AIM:
Starting with the first line of the items and going on through the line with "pink star at (21, 127): moved 5 px down", write those lines out again with "cyan hexagon" changed to "cyan octagon" and everything else left as it is.

RECORDS SUPPLIED:
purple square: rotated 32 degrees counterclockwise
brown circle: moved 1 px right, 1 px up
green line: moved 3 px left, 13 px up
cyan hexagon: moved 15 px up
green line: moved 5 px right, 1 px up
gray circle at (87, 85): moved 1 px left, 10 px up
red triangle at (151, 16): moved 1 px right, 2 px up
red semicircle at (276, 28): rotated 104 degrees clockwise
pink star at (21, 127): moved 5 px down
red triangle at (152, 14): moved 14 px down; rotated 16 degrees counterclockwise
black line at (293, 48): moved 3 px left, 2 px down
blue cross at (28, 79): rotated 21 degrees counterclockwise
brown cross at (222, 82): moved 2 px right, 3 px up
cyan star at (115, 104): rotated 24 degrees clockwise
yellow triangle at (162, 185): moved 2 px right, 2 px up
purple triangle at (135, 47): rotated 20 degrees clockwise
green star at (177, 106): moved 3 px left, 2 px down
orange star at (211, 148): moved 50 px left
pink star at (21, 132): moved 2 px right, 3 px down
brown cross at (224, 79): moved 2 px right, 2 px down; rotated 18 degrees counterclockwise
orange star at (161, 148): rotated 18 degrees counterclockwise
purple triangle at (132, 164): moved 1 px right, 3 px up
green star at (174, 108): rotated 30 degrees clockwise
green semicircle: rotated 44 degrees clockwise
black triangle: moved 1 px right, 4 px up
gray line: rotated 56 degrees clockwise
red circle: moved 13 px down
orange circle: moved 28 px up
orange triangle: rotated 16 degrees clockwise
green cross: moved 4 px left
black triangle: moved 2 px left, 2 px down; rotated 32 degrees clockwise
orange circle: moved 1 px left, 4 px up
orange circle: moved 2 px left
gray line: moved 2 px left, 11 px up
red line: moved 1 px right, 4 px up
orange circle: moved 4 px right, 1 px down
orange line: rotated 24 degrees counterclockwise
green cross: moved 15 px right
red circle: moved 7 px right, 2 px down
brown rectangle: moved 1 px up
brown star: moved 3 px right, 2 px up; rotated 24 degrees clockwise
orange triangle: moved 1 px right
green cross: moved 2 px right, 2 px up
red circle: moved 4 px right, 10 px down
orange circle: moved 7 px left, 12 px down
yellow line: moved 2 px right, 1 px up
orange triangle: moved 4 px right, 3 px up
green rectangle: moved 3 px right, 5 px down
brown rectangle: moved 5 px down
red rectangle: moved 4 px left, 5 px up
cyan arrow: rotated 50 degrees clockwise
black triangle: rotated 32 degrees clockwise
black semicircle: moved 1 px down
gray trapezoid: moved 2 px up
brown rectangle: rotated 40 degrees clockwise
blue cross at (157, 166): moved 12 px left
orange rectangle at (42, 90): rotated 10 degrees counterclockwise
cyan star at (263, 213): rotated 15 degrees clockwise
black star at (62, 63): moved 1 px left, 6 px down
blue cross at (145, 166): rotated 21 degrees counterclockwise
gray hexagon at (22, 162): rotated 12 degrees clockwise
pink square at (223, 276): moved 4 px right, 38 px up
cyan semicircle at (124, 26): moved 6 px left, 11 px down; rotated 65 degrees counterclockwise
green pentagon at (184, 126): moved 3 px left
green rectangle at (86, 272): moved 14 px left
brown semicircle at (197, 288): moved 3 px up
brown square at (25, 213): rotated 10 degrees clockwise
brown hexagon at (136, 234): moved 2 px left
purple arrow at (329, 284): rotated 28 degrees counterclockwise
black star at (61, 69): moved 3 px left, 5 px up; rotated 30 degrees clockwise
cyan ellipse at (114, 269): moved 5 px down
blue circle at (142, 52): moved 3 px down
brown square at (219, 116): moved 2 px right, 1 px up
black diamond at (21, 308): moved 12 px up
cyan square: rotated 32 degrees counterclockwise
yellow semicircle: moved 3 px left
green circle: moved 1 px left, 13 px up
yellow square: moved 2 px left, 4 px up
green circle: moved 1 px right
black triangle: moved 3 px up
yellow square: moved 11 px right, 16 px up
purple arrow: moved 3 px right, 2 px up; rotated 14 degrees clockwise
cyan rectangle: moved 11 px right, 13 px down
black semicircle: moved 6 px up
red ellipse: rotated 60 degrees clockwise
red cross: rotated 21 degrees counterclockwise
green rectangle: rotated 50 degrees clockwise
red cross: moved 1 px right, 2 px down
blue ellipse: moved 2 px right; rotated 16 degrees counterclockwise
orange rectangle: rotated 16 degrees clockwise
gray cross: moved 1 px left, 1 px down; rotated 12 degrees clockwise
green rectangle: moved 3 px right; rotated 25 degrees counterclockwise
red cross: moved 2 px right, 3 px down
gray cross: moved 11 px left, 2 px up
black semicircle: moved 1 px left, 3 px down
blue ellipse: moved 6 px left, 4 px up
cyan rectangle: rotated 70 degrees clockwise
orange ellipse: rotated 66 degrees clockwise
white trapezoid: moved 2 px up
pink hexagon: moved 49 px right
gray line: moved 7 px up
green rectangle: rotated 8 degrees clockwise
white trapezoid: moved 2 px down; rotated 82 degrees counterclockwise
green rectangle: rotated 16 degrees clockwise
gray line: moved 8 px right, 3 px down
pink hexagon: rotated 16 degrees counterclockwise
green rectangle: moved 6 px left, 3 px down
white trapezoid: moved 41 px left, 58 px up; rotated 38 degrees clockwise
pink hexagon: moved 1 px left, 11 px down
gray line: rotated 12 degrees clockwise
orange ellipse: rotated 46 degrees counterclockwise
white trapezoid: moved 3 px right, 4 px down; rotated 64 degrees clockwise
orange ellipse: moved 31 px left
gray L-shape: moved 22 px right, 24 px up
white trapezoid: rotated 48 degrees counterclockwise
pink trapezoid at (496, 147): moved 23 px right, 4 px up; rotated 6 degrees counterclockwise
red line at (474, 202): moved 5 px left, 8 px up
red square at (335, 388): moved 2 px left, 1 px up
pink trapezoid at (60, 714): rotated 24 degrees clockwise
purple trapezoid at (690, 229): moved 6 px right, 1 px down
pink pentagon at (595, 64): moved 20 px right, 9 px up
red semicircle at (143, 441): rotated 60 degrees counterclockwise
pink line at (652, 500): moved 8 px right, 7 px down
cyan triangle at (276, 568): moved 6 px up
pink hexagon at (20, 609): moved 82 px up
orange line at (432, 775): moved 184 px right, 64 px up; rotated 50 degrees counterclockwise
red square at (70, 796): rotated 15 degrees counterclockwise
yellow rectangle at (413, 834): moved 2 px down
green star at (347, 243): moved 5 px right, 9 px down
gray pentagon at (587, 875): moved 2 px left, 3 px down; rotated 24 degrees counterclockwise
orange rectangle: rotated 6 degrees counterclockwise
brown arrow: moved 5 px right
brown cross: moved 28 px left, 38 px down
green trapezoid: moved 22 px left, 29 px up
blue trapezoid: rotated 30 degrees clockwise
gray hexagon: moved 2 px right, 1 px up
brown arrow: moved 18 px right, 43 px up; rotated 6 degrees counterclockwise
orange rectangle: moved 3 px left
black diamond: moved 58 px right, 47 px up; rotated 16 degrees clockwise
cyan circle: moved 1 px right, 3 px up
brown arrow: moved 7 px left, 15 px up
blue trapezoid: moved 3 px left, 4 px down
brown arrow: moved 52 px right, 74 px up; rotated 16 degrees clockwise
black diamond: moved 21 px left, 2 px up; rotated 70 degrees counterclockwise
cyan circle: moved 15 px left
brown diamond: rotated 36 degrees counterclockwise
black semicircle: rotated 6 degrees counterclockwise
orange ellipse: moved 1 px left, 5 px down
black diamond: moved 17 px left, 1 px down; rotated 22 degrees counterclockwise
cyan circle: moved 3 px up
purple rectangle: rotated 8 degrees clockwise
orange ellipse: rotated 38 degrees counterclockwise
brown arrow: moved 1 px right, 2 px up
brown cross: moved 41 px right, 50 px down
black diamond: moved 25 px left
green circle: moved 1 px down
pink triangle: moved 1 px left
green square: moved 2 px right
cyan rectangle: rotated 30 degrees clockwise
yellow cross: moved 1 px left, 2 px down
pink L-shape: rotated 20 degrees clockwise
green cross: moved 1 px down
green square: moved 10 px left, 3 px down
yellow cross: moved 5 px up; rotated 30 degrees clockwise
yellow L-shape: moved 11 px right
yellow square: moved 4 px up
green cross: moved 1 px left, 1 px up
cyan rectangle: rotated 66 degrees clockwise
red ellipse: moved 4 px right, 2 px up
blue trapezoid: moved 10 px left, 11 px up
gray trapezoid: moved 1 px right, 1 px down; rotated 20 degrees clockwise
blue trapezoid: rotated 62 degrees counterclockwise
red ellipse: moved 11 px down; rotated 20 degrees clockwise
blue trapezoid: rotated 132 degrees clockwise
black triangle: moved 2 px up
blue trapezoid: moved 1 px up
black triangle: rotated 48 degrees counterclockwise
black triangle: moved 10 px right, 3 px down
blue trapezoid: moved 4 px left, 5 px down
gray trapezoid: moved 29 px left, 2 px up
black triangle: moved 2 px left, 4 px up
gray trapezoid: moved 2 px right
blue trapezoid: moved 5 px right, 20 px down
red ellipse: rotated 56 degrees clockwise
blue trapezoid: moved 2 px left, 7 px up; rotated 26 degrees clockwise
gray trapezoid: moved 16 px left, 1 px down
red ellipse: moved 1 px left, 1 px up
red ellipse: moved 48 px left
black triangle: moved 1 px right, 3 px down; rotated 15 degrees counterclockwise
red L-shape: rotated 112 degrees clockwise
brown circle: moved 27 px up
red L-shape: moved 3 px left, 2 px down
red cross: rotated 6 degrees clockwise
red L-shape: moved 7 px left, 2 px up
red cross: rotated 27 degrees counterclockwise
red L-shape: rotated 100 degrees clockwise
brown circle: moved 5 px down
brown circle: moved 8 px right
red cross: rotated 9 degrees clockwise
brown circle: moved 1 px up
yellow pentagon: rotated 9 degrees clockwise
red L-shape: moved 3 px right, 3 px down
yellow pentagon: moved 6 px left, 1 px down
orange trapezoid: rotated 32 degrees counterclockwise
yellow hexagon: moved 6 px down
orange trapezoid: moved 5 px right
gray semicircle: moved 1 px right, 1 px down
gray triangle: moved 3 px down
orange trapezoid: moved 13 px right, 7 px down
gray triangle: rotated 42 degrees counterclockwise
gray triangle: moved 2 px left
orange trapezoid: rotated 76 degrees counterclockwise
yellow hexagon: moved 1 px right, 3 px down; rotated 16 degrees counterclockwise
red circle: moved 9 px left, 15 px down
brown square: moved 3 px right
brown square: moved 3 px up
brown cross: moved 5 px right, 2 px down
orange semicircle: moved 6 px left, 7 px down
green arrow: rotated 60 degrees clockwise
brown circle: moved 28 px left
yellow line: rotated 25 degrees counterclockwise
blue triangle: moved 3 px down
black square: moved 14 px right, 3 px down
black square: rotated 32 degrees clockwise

SOLUTION TO THE EXERCISE:
purple square: rotated 32 degrees counterclockwise
brown circle: moved 1 px right, 1 px up
green line: moved 3 px left, 13 px up
cyan octagon: moved 15 px up
green line: moved 5 px right, 1 px up
gray circle at (87, 85): moved 1 px left, 10 px up
red triangle at (151, 16): moved 1 px right, 2 px up
red semicircle at (276, 28): rotated 104 degrees clockwise
pink star at (21, 127): moved 5 px down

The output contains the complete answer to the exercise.